MATERIAL FOR THIS TASK: Begin
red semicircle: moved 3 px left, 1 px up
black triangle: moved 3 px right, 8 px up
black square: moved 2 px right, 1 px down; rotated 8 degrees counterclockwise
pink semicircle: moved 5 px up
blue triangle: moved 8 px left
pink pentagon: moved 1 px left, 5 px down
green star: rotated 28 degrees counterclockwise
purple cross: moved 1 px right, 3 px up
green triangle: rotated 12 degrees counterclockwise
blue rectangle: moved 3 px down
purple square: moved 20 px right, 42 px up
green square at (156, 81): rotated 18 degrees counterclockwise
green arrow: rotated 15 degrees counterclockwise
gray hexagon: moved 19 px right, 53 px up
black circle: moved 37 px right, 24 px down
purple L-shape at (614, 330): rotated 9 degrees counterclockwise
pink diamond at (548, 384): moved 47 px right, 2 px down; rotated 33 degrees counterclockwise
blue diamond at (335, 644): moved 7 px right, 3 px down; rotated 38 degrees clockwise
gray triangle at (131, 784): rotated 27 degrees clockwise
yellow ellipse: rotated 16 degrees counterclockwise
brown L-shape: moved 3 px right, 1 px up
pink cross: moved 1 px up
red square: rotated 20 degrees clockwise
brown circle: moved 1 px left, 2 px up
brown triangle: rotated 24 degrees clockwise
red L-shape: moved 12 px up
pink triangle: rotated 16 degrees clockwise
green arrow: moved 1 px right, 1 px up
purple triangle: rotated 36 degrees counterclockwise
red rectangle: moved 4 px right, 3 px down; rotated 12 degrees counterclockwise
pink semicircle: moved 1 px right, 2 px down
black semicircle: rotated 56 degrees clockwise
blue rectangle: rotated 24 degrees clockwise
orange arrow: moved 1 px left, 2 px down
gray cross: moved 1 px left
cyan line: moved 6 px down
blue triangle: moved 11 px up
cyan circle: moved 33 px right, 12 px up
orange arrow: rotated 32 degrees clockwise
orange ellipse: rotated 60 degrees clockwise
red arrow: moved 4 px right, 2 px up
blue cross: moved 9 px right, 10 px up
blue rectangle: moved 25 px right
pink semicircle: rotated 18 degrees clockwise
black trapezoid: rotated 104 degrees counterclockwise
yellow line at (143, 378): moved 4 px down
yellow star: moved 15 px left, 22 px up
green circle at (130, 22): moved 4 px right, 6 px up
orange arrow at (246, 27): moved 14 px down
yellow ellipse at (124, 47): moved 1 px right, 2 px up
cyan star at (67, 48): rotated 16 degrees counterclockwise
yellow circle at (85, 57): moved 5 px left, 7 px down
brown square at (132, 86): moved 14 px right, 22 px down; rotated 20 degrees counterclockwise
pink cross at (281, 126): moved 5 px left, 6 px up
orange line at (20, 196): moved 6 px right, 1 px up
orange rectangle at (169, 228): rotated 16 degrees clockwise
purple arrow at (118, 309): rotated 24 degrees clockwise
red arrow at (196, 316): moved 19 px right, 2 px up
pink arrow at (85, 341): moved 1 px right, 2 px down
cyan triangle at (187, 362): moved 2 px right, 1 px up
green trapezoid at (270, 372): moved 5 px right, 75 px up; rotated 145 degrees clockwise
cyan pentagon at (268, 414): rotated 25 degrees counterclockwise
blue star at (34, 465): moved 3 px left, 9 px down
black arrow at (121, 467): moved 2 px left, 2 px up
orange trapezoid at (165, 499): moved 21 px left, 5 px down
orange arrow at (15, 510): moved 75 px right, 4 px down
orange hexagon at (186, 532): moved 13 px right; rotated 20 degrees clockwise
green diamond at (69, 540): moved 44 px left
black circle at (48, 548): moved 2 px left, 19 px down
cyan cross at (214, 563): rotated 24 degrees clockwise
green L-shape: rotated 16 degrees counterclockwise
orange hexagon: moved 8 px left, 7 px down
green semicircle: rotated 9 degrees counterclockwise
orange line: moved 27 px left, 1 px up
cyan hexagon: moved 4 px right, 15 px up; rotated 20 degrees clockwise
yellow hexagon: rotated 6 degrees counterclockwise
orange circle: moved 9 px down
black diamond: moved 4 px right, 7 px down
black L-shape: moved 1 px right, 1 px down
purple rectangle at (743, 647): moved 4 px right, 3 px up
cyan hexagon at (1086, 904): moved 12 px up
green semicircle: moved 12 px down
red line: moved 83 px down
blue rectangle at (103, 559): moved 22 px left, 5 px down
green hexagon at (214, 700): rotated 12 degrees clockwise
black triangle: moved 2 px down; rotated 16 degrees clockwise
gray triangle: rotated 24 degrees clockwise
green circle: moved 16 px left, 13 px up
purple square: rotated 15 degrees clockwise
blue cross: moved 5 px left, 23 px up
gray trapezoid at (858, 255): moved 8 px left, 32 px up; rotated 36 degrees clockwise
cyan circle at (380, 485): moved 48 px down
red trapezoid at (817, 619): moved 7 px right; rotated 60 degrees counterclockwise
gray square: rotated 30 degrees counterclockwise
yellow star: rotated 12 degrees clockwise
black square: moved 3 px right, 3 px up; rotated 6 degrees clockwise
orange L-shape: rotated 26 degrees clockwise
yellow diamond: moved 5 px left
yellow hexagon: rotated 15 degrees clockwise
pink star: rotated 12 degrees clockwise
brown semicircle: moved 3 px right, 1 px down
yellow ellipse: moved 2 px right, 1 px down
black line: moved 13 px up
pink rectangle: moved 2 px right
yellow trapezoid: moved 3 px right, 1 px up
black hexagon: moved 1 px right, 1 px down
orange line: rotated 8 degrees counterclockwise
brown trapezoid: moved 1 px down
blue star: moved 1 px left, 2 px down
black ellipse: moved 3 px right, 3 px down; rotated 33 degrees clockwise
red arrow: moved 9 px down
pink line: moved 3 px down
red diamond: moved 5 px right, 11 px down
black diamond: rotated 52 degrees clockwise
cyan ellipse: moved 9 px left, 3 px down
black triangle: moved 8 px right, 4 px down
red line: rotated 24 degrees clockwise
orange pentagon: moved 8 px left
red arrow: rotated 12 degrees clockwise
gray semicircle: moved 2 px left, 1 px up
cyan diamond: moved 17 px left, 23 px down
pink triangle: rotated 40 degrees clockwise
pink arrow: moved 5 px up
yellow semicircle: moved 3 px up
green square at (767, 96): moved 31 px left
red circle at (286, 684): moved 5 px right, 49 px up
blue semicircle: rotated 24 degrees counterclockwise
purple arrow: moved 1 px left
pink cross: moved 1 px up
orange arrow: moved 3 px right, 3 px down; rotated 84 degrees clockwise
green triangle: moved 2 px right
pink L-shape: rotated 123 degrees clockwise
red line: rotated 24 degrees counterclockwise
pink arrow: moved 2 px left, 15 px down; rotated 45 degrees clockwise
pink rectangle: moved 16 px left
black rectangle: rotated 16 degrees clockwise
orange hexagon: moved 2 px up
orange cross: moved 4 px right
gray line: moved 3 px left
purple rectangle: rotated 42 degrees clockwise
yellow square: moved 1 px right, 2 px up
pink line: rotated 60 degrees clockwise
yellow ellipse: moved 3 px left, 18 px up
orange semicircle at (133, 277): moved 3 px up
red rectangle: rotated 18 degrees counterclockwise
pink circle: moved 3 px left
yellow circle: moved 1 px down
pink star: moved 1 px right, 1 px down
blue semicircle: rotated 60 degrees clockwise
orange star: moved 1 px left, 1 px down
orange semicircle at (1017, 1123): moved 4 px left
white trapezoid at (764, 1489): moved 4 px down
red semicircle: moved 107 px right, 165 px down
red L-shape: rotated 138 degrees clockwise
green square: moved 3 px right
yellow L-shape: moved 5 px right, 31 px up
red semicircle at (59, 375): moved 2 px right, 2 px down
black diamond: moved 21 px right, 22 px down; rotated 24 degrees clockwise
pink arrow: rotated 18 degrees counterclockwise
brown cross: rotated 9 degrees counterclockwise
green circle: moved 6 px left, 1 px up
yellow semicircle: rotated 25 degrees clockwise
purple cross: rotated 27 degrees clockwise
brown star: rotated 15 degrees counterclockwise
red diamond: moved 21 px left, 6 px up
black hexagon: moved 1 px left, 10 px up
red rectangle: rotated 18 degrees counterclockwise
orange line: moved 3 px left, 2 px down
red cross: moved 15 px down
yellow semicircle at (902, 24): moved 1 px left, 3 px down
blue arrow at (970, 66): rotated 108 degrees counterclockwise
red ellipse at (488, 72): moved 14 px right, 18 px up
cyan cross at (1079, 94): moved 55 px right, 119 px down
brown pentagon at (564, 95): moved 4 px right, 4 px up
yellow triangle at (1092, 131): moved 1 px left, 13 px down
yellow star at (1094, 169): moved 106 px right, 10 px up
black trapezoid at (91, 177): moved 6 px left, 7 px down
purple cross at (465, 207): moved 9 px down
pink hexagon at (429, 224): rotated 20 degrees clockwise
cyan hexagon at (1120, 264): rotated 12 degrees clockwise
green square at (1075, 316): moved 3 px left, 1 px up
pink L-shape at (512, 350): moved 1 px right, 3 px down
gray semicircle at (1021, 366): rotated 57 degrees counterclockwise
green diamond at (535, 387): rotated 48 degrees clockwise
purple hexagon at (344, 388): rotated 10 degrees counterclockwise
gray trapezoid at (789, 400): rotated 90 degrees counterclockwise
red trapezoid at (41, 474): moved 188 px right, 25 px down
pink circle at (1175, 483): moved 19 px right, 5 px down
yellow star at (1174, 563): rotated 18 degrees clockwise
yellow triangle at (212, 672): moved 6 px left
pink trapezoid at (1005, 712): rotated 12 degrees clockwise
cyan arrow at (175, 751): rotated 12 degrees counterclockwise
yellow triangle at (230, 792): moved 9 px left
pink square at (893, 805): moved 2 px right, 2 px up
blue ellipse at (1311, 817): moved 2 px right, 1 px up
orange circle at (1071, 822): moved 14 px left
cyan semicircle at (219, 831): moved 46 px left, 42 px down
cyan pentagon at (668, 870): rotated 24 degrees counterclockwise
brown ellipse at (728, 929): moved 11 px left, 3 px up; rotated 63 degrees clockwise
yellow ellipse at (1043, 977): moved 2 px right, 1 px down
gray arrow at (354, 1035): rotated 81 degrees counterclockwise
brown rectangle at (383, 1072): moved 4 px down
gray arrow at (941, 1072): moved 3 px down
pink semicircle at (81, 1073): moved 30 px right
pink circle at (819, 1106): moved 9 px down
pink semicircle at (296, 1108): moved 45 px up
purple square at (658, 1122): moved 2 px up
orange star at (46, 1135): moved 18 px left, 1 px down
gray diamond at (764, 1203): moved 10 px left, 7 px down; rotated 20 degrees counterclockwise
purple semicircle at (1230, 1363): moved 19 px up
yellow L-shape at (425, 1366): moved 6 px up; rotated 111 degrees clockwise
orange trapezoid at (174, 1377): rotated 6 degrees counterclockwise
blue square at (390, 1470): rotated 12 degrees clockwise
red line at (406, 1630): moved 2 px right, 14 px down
MATERIAL FOR THIS TASK: End
TRY IT:
Your task is to restate, word for word, only those lines above that fall between the line holding "green L-shape: rotated" and the line holding "blue rectangle at", inclusive.

TASK RESULT:
green L-shape: rotated 16 degrees counterclockwise
orange hexagon: moved 8 px left, 7 px down
green semicircle: rotated 9 degrees counterclockwise
orange line: moved 27 px left, 1 px up
cyan hexagon: moved 4 px right, 15 px up; rotated 20 degrees clockwise
yellow hexagon: rotated 6 degrees counterclockwise
orange circle: moved 9 px down
black diamond: moved 4 px right, 7 px down
black L-shape: moved 1 px right, 1 px down
purple rectangle at (743, 647): moved 4 px right, 3 px up
cyan hexagon at (1086, 904): moved 12 px up
green semicircle: moved 12 px down
red line: moved 83 px down
blue rectangle at (103, 559): moved 22 px left, 5 px down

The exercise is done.